**What you should do**. In the records below, find the line that contains "U4 pin OA: n11 -> n5" and the line that contains "U5 pin PGND: none -> GND". Set down exactly those lines and every line between them, and nothing more.
***** Data supplied
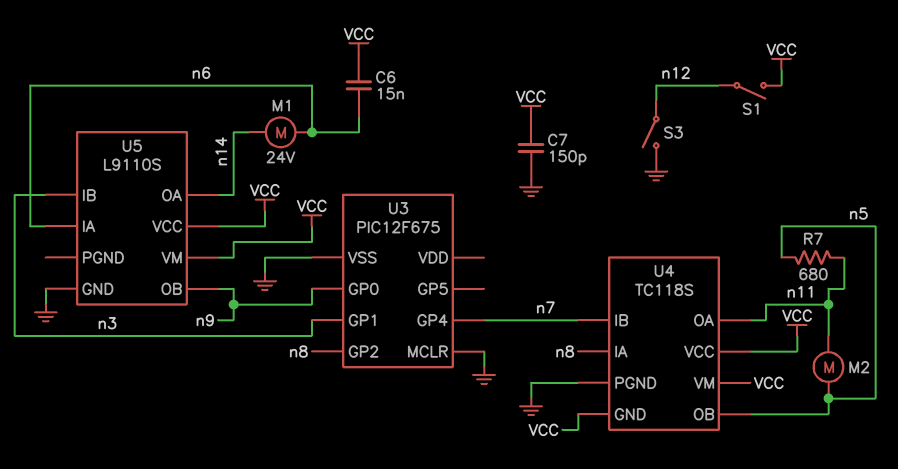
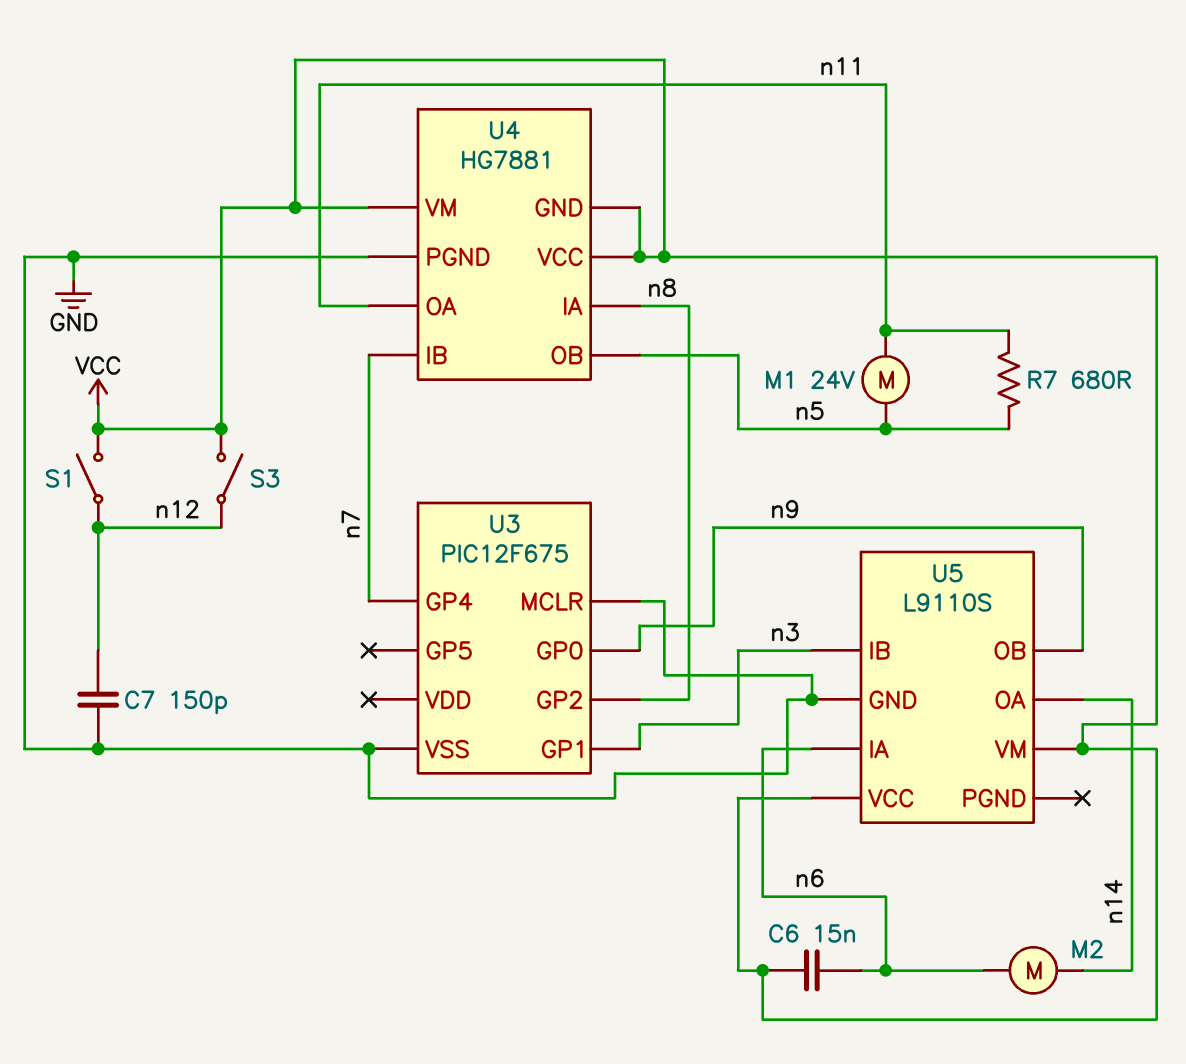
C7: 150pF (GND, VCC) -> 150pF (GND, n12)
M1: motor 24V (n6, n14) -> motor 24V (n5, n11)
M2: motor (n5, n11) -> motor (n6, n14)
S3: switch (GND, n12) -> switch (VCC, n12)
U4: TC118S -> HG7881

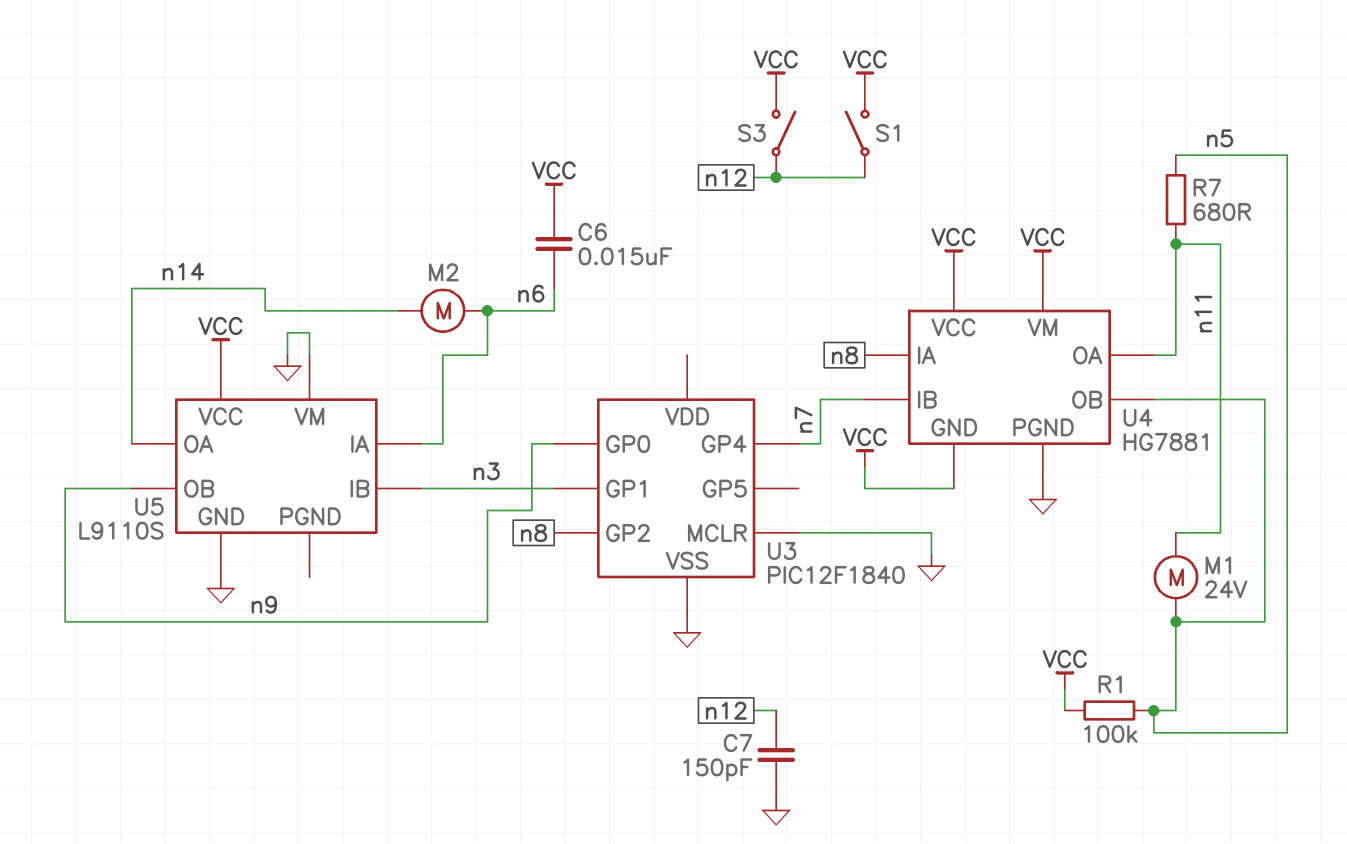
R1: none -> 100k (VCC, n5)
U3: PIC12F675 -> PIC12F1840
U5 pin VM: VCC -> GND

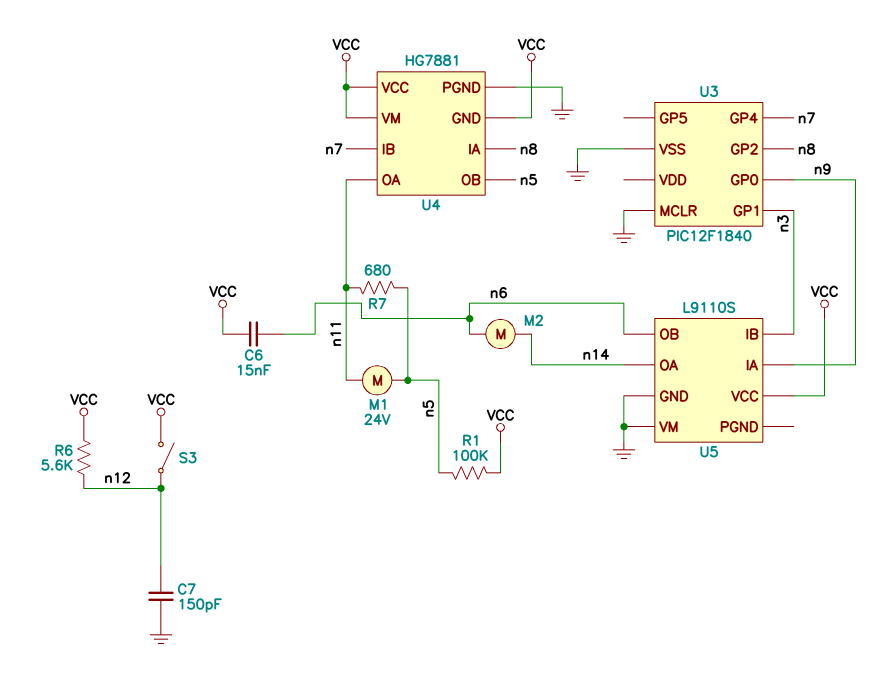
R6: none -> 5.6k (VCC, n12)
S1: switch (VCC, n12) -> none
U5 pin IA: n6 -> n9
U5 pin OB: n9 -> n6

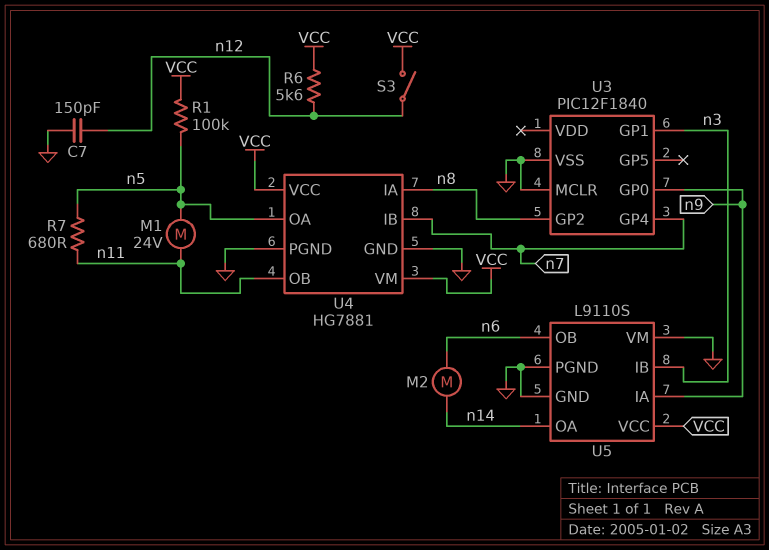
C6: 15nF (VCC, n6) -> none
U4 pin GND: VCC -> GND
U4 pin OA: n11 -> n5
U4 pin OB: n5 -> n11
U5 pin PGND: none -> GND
**********
***** Data supplied
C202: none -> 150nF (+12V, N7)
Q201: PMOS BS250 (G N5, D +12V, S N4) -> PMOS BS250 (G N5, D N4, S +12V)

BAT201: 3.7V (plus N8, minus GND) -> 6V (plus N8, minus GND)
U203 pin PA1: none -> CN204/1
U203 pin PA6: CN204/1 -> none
**********
**Exercise response**.
U4 pin OA: n11 -> n5
U4 pin OB: n5 -> n11
U5 pin PGND: none -> GND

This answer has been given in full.